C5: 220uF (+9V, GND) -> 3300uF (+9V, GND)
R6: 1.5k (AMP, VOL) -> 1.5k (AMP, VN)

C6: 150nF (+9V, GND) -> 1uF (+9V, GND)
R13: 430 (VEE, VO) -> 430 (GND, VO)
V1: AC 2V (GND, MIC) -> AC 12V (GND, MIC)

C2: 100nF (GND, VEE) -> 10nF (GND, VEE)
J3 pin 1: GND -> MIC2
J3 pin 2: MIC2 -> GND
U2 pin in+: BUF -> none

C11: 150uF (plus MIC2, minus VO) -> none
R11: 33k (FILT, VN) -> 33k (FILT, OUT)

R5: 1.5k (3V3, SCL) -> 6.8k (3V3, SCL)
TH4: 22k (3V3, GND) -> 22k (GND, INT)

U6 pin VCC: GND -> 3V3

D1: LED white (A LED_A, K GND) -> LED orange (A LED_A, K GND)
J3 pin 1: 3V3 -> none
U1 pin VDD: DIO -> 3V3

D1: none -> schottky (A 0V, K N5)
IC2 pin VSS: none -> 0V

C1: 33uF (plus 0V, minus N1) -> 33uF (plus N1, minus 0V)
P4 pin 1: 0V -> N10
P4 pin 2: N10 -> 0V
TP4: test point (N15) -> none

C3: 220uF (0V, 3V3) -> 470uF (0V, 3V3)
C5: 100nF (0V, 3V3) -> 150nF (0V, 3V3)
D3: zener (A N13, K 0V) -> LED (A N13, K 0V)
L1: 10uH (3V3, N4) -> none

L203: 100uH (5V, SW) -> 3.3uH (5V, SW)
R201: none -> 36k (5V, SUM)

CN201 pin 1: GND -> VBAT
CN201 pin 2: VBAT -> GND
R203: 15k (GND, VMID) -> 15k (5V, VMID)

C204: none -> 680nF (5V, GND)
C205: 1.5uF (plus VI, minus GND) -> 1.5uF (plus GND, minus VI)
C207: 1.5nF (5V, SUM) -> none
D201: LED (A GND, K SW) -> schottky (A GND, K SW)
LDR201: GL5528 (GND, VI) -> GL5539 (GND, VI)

• _Problem to solve_
The data above should be returned exactly as written.

• _Response to this task_
C5: 220uF (+9V, GND) -> 3300uF (+9V, GND)
R6: 1.5k (AMP, VOL) -> 1.5k (AMP, VN)

C6: 150nF (+9V, GND) -> 1uF (+9V, GND)
R13: 430 (VEE, VO) -> 430 (GND, VO)
V1: AC 2V (GND, MIC) -> AC 12V (GND, MIC)

C2: 100nF (GND, VEE) -> 10nF (GND, VEE)
J3 pin 1: GND -> MIC2
J3 pin 2: MIC2 -> GND
U2 pin in+: BUF -> none

C11: 150uF (plus MIC2, minus VO) -> none
R11: 33k (FILT, VN) -> 33k (FILT, OUT)

R5: 1.5k (3V3, SCL) -> 6.8k (3V3, SCL)
TH4: 22k (3V3, GND) -> 22k (GND, INT)

U6 pin VCC: GND -> 3V3

D1: LED white (A LED_A, K GND) -> LED orange (A LED_A, K GND)
J3 pin 1: 3V3 -> none
U1 pin VDD: DIO -> 3V3

D1: none -> schottky (A 0V, K N5)
IC2 pin VSS: none -> 0V

C1: 33uF (plus 0V, minus N1) -> 33uF (plus N1, minus 0V)
P4 pin 1: 0V -> N10
P4 pin 2: N10 -> 0V
TP4: test point (N15) -> none

C3: 220uF (0V, 3V3) -> 470uF (0V, 3V3)
C5: 100nF (0V, 3V3) -> 150nF (0V, 3V3)
D3: zener (A N13, K 0V) -> LED (A N13, K 0V)
L1: 10uH (3V3, N4) -> none

L203: 100uH (5V, SW) -> 3.3uH (5V, SW)
R201: none -> 36k (5V, SUM)

CN201 pin 1: GND -> VBAT
CN201 pin 2: VBAT -> GND
R203: 15k (GND, VMID) -> 15k (5V, VMID)

C204: none -> 680nF (5V, GND)
C205: 1.5uF (plus VI, minus GND) -> 1.5uF (plus GND, minus VI)
C207: 1.5nF (5V, SUM) -> none
D201: LED (A GND, K SW) -> schottky (A GND, K SW)
LDR201: GL5528 (GND, VI) -> GL5539 (GND, VI)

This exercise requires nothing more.